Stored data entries
* Start *
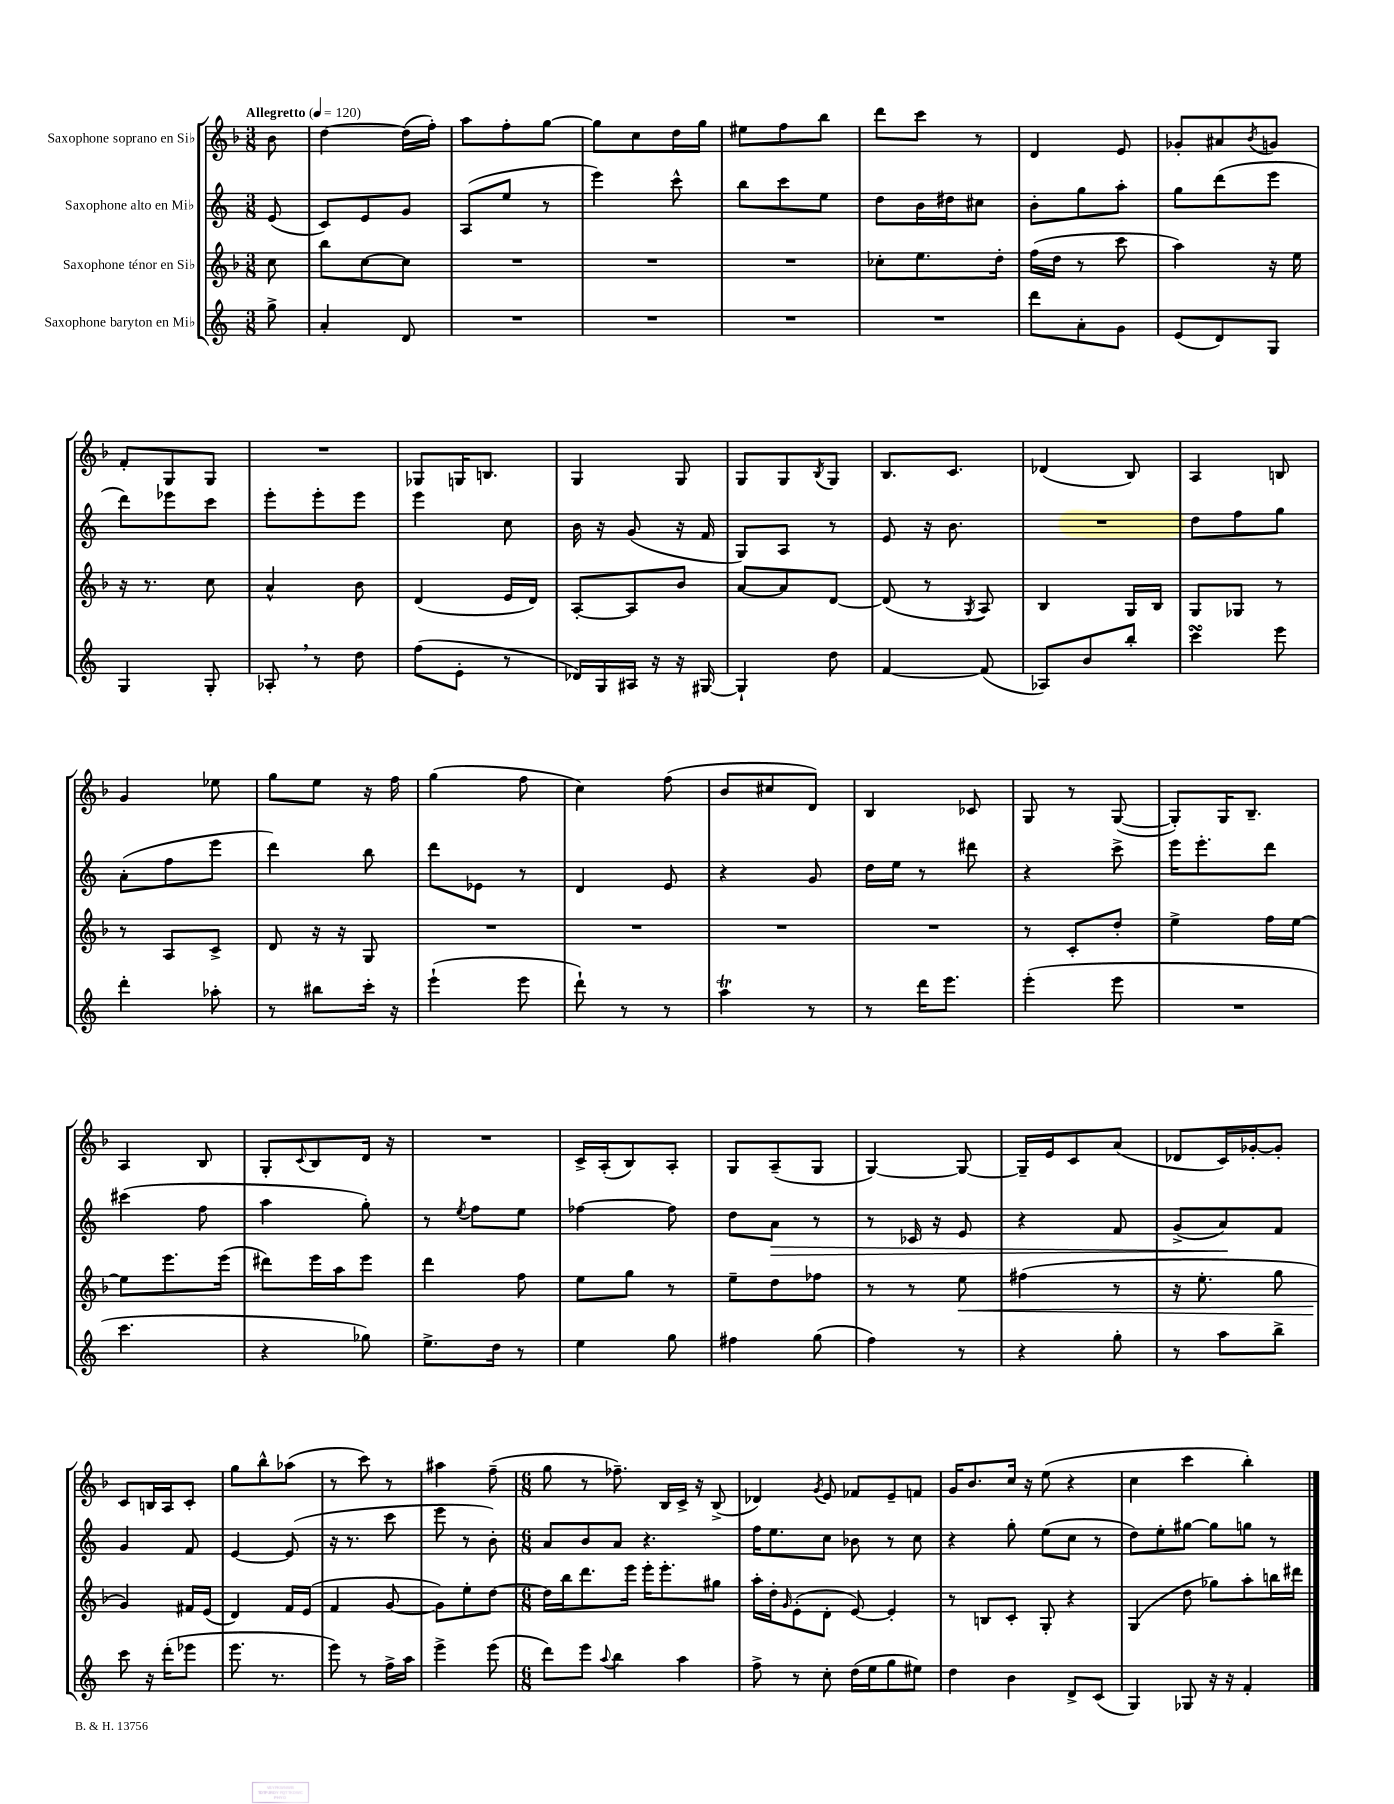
<<
\new StaffGroup <<
\new Staff = "s0" \with { instrumentName = "Saxophone soprano en Sib" } {
    \clef treble \key f \major \numericTimeSignature \time 3/8 \partial 8 \tempo "Allegretto" 4 = 120
    bes'8 |
    d''4~ d''16( f''16-.) |
    a''8 f''8-. g''8~ |
    g''8 c''8 d''16 g''16 |
    eis''8 f''8 bes''8 |
    d'''8 c'''8 r8 |
    d'4 e'8 |
    ges'8-. ais'8 \acciaccatura { bes'8 } g'8 |
    f'8-. g8 g8 |
    R4. |
    ges8 g16 b8. |
    g4 g8 |
    g8 g8 \acciaccatura { bes8 } g8 |
    bes8. c'8. |
    des'4( bes8) |
    a4 b8 |
    g'4 ees''8 |
    g''8 e''8 r16 f''16 |
    g''4( f''8 |
    c''4) f''8( |
    bes'8 cis''8 d'8) |
    bes4 ces'8 |
    g8 r8 g8~( |
    g8-.) g16 bes8.-- |
    a4 bes8 |
    g8-. \appoggiatura { c'8 } bes8 d'16 r16 |
    R4. |
    c'16-> a16-.( bes8) a8-. |
    g8 a8--( g8 |
    g4~) g8~ |
    g16-- e'16 c'8 a'8( |
    des'8 c'16) ges'16~-. ges'8-. |
    c'8 b16 a16 c'8-. |
    g''8 bes''8-^ aes''8( |
    r8 c'''8) r8 |
    ais''4 f''8--( |
    \numericTimeSignature \time 6/8 g''8 r8 fes''8.--) bes16 c'16-> r16 bes8->( |
    des'4) \acciaccatura { g'8 } e'8 fes'8 e'8-- f'8 |
    g'16 bes'8. c''16 r16 e''8( r4 |
    c''4 c'''4 bes''4-.) \bar "|." |
}
\new Staff = "s1" \with { instrumentName = "Saxophone alto en Mib" } {
    \clef treble \key c \major \numericTimeSignature \time 3/8 \partial 8
    e'8( |
    c'8) e'8 g'8 |
    a8( e''8 r8 |
    e'''4) c'''8-^ |
    b''8 c'''8 e''8 |
    d''8 b'16 dis''16 cis''8 |
    b'8-. g''8 a''8-. |
    g''8 d'''8( e'''8 |
    d'''8) ees'''8 c'''8 |
    e'''8-. e'''8-. e'''8 |
    e'''4 c''8 |
    b'16 r16 g'8( r16 f'16 |
    g8) a8 r8 |
    e'8 r16 b'8. |
    R4. |
    d''8 f''8 g''8 |
    a'8-.( f''8 e'''8 |
    d'''4) b''8 |
    d'''8 ees'8 r8 |
    d'4 e'8 |
    r4 g'8 |
    d''16 e''16 r8 dis'''8 |
    r4 c'''8-> |
    e'''16 e'''8.-. d'''8 |
    cis'''4( f''8 |
    a''4 g''8-.) |
    r8 \acciaccatura { e''8 } f''8 e''8 |
    fes''4~ fes''8 |
    d''8 a'8\> r8 |
    r8 ces'16 r16 e'8 |
    r4 f'8 |
    g'8->( a'8\!) f'8 |
    g'4 f'8 |
    e'4~ e'8( |
    r16 r8. c'''8 |
    e'''8 r8 b'8-.) |
    \numericTimeSignature \time 6/8 a'8 b'8 a'8 r4. |
    f''16 e''8. c''8 bes'8 r8 c''8 |
    r4 g''8-. e''8( c''8 r8 |
    d''8) e''8-. gis''8~ gis''8 g''8 r8 \bar "|." |
}
\new Staff = "s2" \with { instrumentName = "Saxophone ténor en Sib" } {
    \clef treble \key f \major \numericTimeSignature \time 3/8 \partial 8
    c''8 |
    bes''8 c''8~ c''8 |
    R4. |
    R4. |
    R4. |
    ces''8-. e''8. d''16-. |
    f''16( d''16 r8 c'''8 |
    a''4) r16 e''16 |
    r16 r8. c''8 |
    a'4-^ bes'8 |
    d'4( e'16 d'16) |
    a8~-. a8 bes'8 |
    a'8~ a'8 d'8~ |
    d'8( r8 \acciaccatura { g8 } a8) |
    bes4 g16 bes16 |
    g8 ges8 r8 |
    r8 a8 c'8-> |
    d'8 r16 r16 g8 |
    R4. |
    R4. |
    R4. |
    R4. |
    r8 c'8-. d''8-. |
    e''4-> f''16 e''16~ |
    e''8 e'''8. e'''16( |
    dis'''8) e'''16 a''16 e'''8 |
    d'''4 f''8 |
    e''8 g''8 r8 |
    e''8-- d''8 fes''8 |
    r8 r8 e''8\< |
    fis''4( r8 |
    r16 e''8.-. g''8 |
    g'4\!) fis'16 e'16( |
    d'4) f'16 e'16( |
    f'4 g'8~ |
    g'8) e''8-. d''8~ |
    \numericTimeSignature \time 6/8 d''16 bes''16 d'''8. e'''16 e'''16-. e'''8.-. gis''8 |
    a''16-. d''16-. \grace { g'16 } e'8-.( d'8-. e'8~) e'4-. |
    r8 b8 c'8-. g8-. r4 |
    g4( d''8 ges''8) a''8-. b''16 dis'''16 \bar "|." |
}
\new Staff = "s3" \with { instrumentName = "Saxophone baryton en Mib" } {
    \clef treble \key c \major \numericTimeSignature \time 3/8 \partial 8
    g''8-> |
    a'4-. d'8 |
    R4. |
    R4. |
    R4. |
    R4. |
    d'''8 a'8-. g'8 |
    e'8( d'8) g8 |
    g4 g8-. |
    aes8-. \breathe r8 d''8 |
    f''8( e'8-. r8 |
    des'16) g16 ais16 r16 r16 gis16~ |
    gis4-! d''8 |
    f'4~ f'8( |
    aes8) b'8 b''8-. |
    c'''4\turn e'''8 |
    d'''4-. aes''8-. |
    r8 bis''8 c'''16-. r16 |
    e'''4-!( e'''8 |
    d'''8-!) r8 r8 |
    a''4\trill r8 |
    r8 d'''16 e'''8. |
    e'''4-.( e'''8 |
    R4. |
    c'''4. |
    r4 ges''8) |
    e''8.-> d''16 r8 |
    e''4 g''8 |
    fis''4 g''8( |
    f''4) r8 |
    r4 g''8-. |
    r8 a''8 b''8-> |
    c'''8 r16 d'''16-.( ees'''8 |
    e'''8. r8. |
    e'''8) r8 f''16-> a''16 |
    e'''4-> e'''8( |
    \numericTimeSignature \time 6/8 d'''8) e'''8 \appoggiatura { a''8 } b''4 a''4 |
    f''8-> r8 c''8-. d''16( e''16 g''8 eis''8) |
    d''4 b'4 d'8-> c'8( |
    g4) ges8 r16 r16 f'4-. \bar "|." |
}
>>
>>
\layout { \context { \Score \remove "Bar_number_engraver" } }
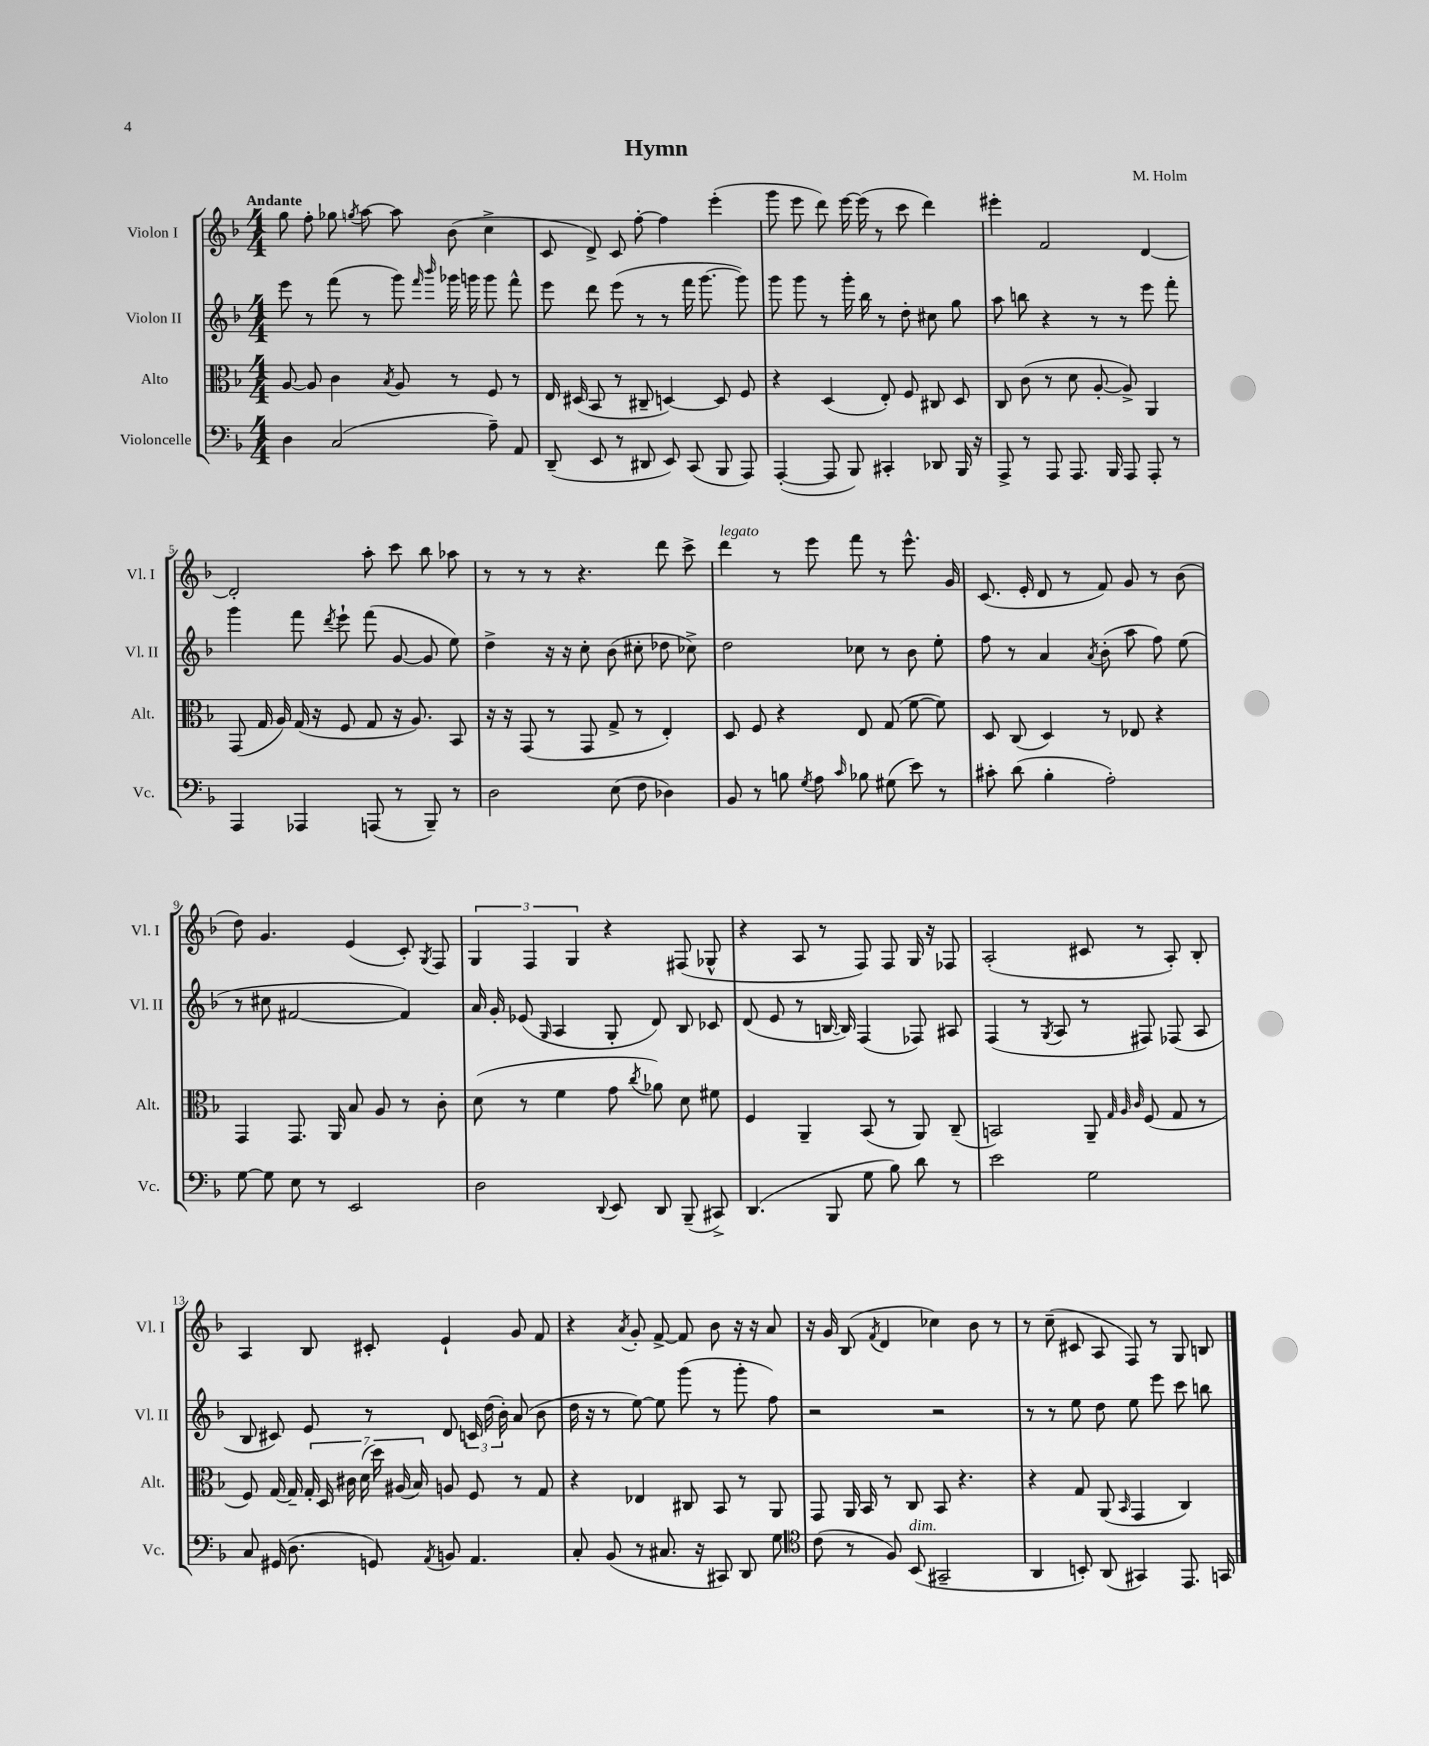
* End *
| WHAT IS EXPECTED |
From the records above, copy every line that contains the string "time", matching case exactly.

| TASK OUTPUT |
    \clef treble \key f \major \numericTimeSignature \time 3/8 \partial 8 \tempo "Allegretto" 4 = 120
    \numericTimeSignature \time 6/8 g''8 r8 fes''8.--) bes16 c'16-> r16 bes8->( |
    \clef treble \key c \major \numericTimeSignature \time 3/8 \partial 8
    \numericTimeSignature \time 6/8 a'8 b'8 a'8 r4. |
    \clef treble \key f \major \numericTimeSignature \time 3/8 \partial 8
    \numericTimeSignature \time 6/8 d''16 bes''16 d'''8. e'''16 e'''16-. e'''8.-. gis''8 |
    \clef treble \key c \major \numericTimeSignature \time 3/8 \partial 8
    \numericTimeSignature \time 6/8 d'''8) e'''8 \appoggiatura { a''8 } b''4 a''4 |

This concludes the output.